## EXERCISE INSTRUCTIONS
Please rewrite the records below, changing "pink circle" to "magenta circle" everywhere it appears, keeping every other line unchanged and leaving out the picture lines.

## ENTRIES SHOWN

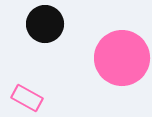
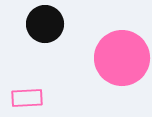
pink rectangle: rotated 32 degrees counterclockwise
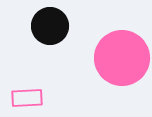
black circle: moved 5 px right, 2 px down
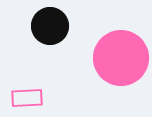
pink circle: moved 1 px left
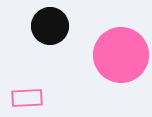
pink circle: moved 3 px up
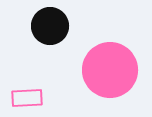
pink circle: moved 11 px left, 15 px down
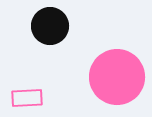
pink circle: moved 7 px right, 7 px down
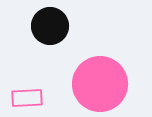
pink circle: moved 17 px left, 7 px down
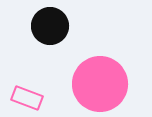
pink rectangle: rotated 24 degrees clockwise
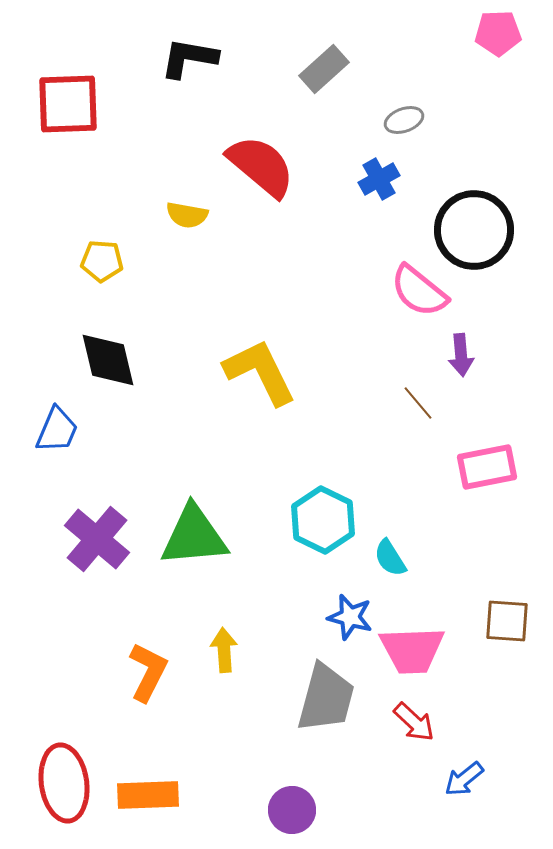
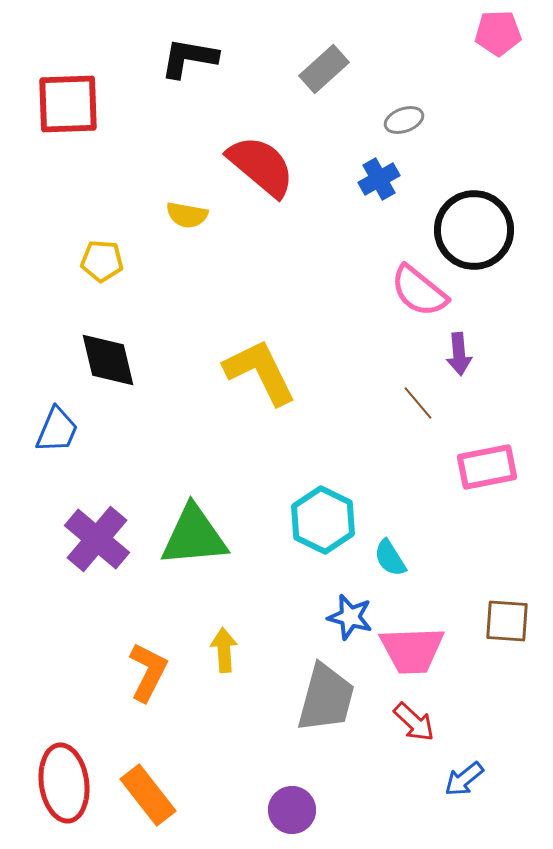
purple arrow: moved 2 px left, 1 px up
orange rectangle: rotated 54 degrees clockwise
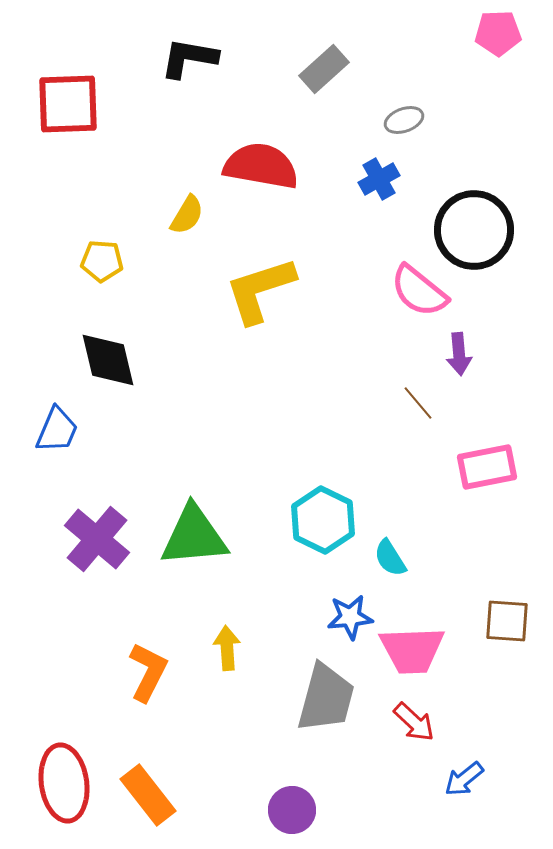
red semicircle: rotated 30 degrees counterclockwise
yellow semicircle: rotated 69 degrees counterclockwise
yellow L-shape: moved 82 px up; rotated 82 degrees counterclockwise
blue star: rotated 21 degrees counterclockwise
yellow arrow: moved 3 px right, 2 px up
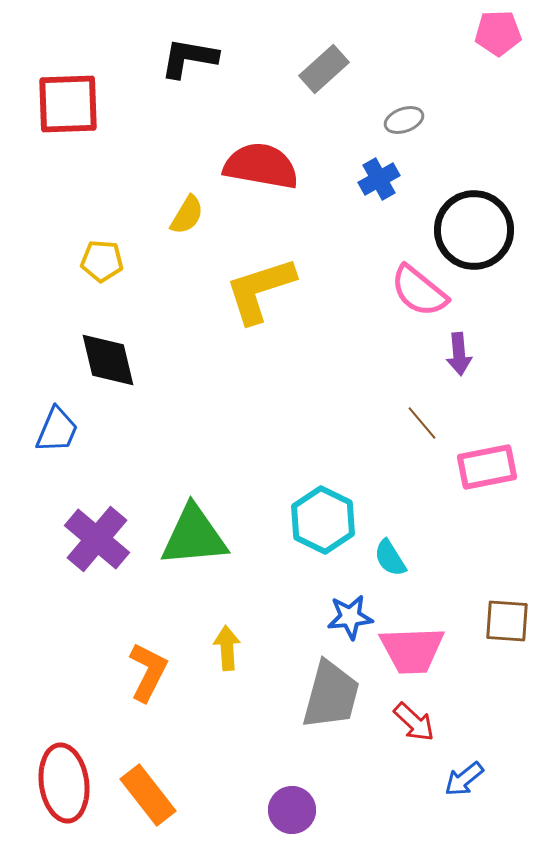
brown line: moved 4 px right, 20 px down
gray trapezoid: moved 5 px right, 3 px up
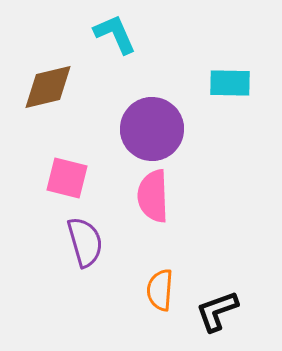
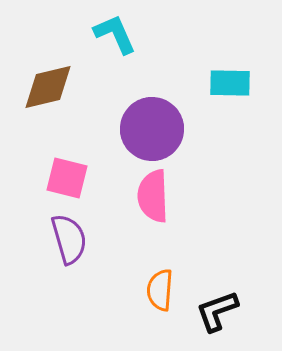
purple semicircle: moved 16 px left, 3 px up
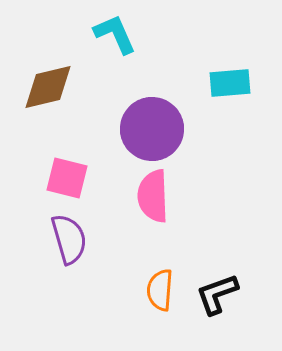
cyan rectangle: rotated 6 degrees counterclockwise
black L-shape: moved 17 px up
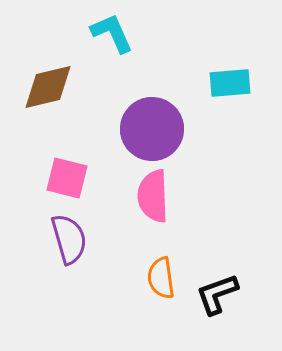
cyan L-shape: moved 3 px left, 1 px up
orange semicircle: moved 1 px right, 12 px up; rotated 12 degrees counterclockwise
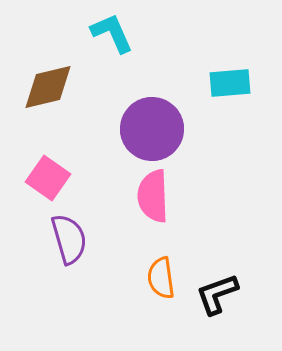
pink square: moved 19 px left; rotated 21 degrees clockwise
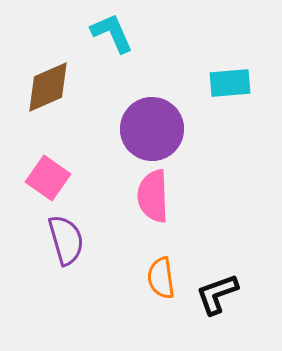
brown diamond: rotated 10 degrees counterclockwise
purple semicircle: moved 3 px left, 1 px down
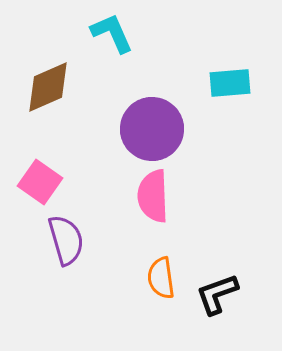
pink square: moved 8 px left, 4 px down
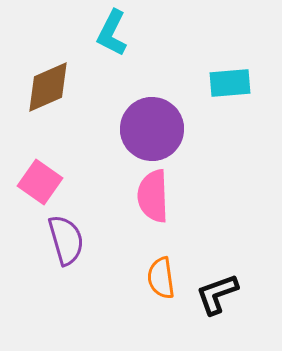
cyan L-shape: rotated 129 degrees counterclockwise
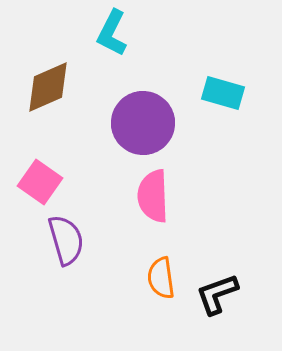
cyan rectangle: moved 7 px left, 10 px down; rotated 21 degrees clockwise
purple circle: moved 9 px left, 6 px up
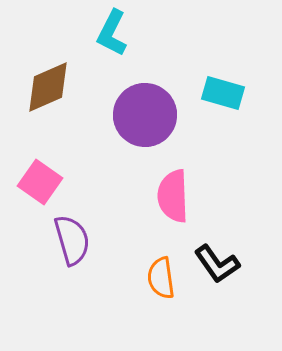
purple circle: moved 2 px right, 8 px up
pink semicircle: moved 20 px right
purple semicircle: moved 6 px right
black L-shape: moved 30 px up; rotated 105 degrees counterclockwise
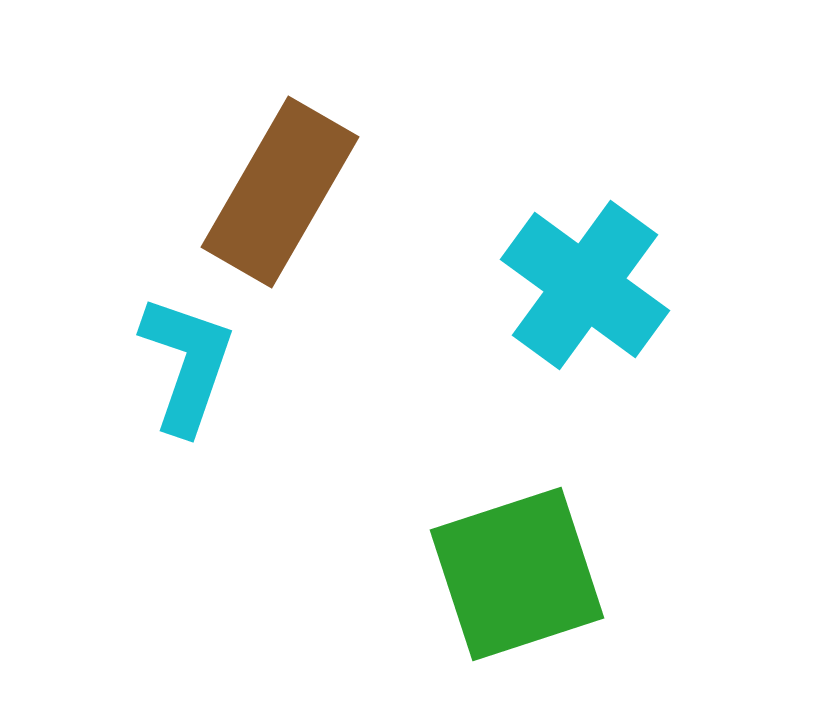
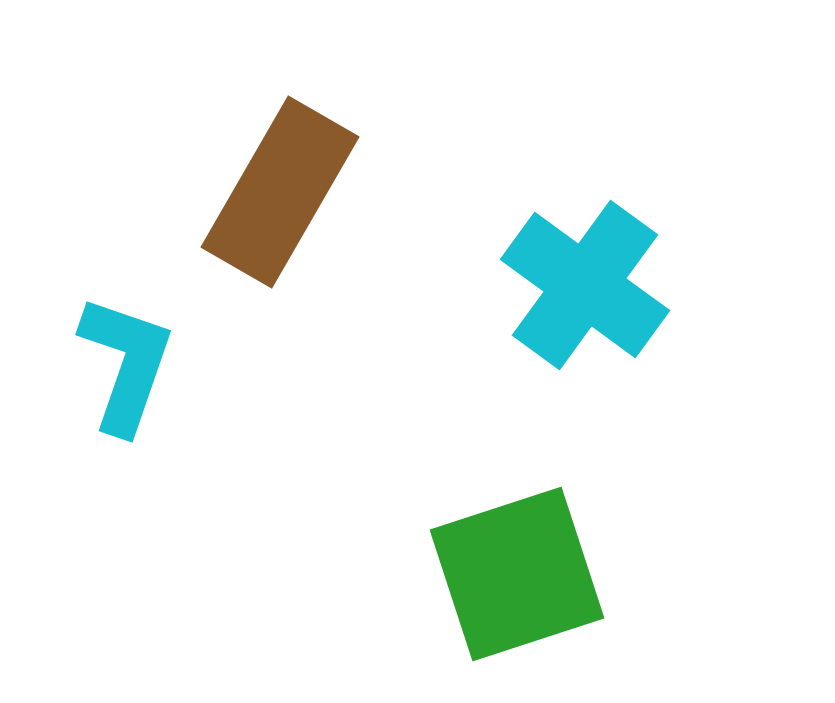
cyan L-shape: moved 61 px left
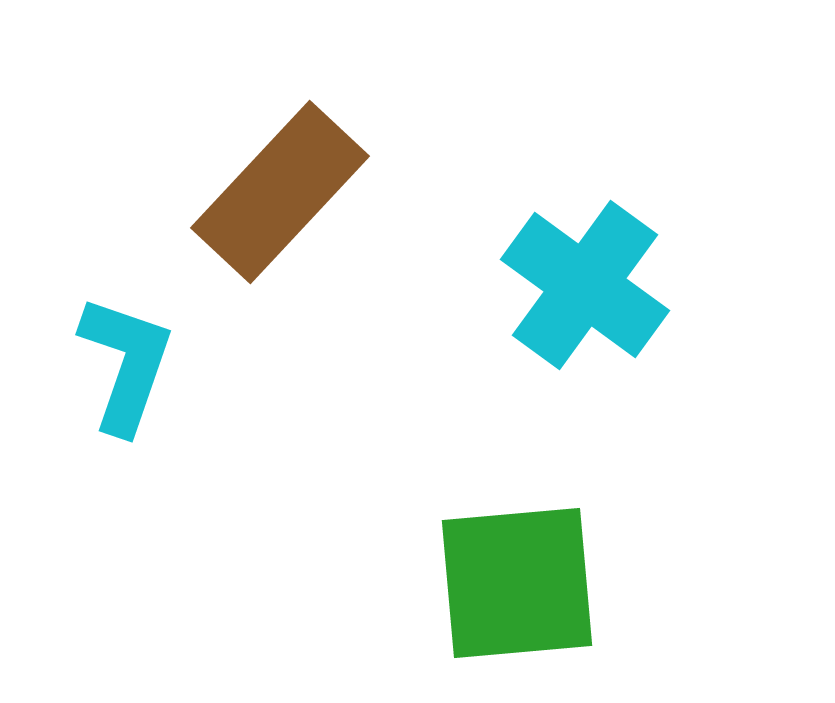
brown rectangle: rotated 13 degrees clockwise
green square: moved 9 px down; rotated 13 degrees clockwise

## ANSWER IN FULL
pink rectangle: rotated 32 degrees counterclockwise
black circle: moved 5 px right, 2 px down
magenta circle: moved 1 px left
magenta circle: moved 3 px up
magenta circle: moved 11 px left, 15 px down
magenta circle: moved 7 px right, 7 px down
magenta circle: moved 17 px left, 7 px down
pink rectangle: rotated 24 degrees clockwise
purple arrow: moved 2 px left, 1 px up
orange rectangle: rotated 54 degrees clockwise
red semicircle: rotated 30 degrees counterclockwise
yellow semicircle: rotated 69 degrees counterclockwise
yellow L-shape: moved 82 px up; rotated 82 degrees counterclockwise
blue star: rotated 21 degrees counterclockwise
yellow arrow: moved 3 px right, 2 px up
brown line: moved 4 px right, 20 px down
gray trapezoid: moved 5 px right, 3 px up
purple semicircle: moved 16 px left, 3 px up
cyan rectangle: rotated 6 degrees counterclockwise
black L-shape: moved 17 px up
cyan L-shape: moved 3 px left, 1 px up
orange semicircle: moved 1 px right, 12 px up; rotated 12 degrees counterclockwise
pink square: moved 19 px left; rotated 21 degrees clockwise
brown diamond: rotated 10 degrees counterclockwise
purple semicircle: moved 3 px left, 1 px down
pink square: moved 8 px left, 4 px down
cyan L-shape: rotated 129 degrees counterclockwise
cyan rectangle: moved 7 px left, 10 px down; rotated 21 degrees clockwise
purple circle: moved 9 px left, 6 px up
purple circle: moved 2 px right, 8 px up
pink semicircle: moved 20 px right
purple semicircle: moved 6 px right
black L-shape: moved 30 px up; rotated 105 degrees counterclockwise
cyan L-shape: moved 61 px left
brown rectangle: rotated 13 degrees clockwise
green square: moved 9 px down; rotated 13 degrees clockwise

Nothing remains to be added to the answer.